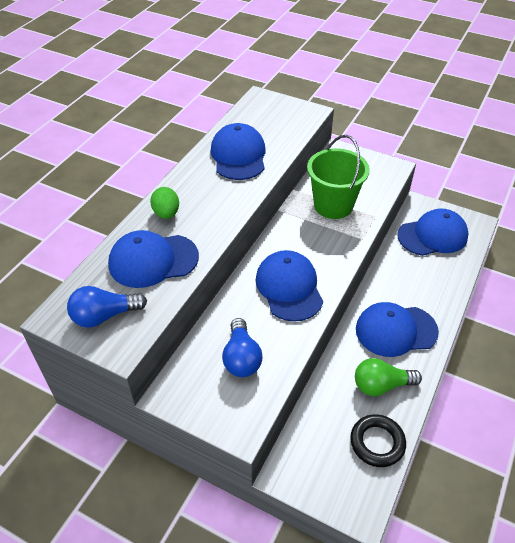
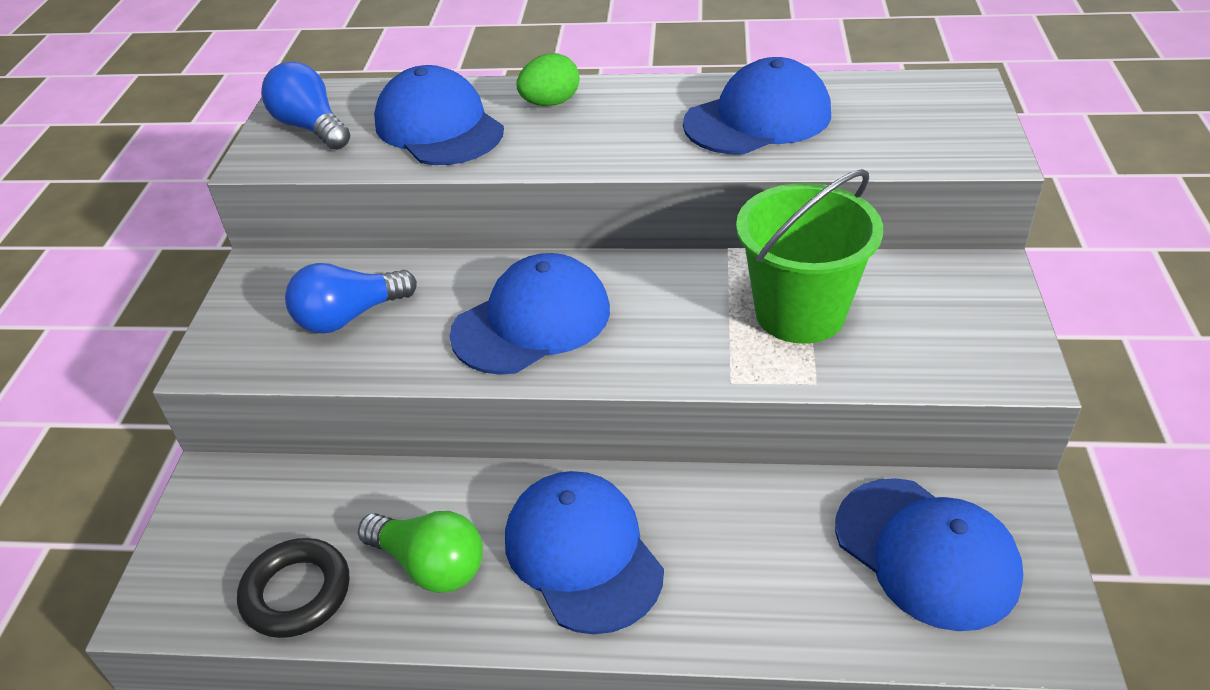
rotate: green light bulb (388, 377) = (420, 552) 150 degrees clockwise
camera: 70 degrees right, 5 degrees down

...

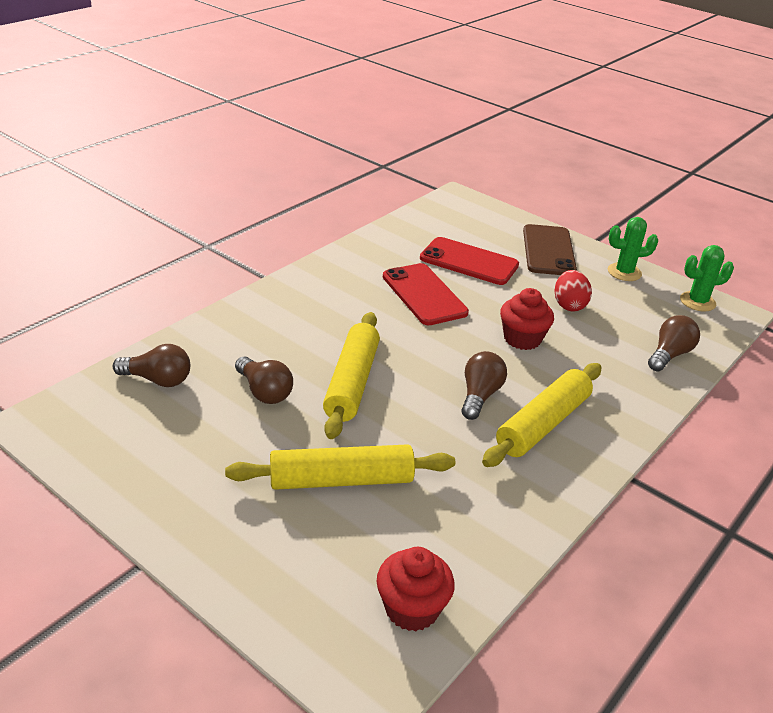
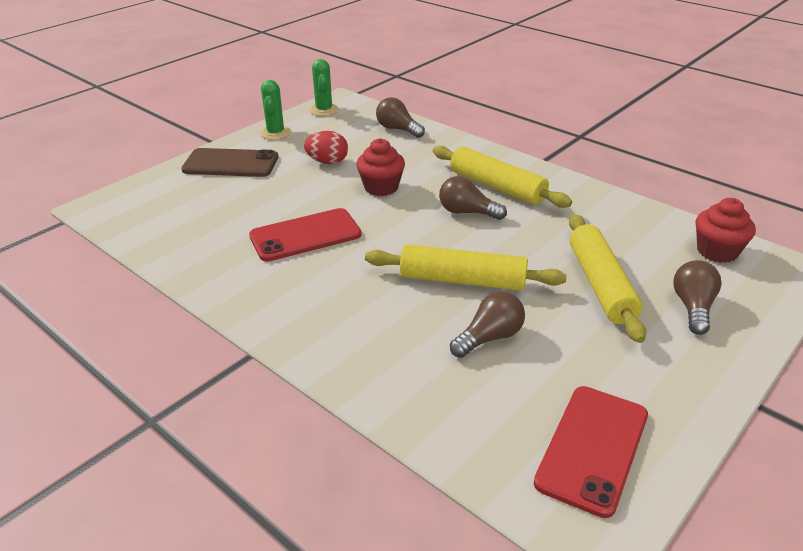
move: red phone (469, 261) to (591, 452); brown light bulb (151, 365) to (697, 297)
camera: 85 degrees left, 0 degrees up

==

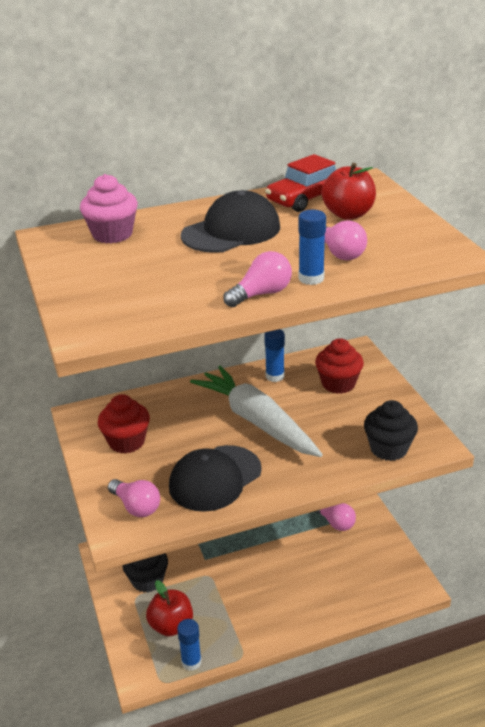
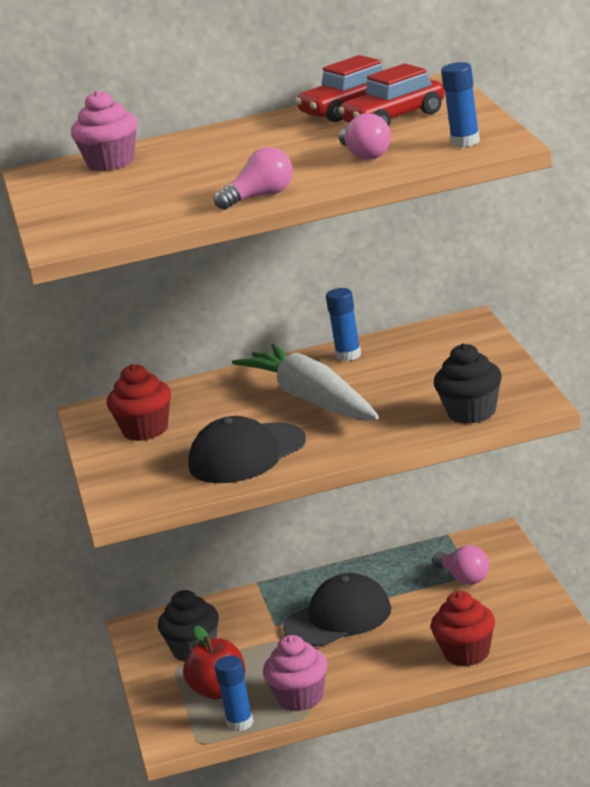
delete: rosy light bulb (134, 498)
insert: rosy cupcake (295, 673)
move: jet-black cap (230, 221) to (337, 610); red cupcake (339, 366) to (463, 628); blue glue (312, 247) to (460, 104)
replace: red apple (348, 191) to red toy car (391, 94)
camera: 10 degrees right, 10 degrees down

**DESCRIPTION OF THE TASK**
Return all lines above that mention the word "right".

**RESPONSE TO THIS TASK**
camera: 70 degrees right, 5 degrees down
camera: 10 degrees right, 10 degrees down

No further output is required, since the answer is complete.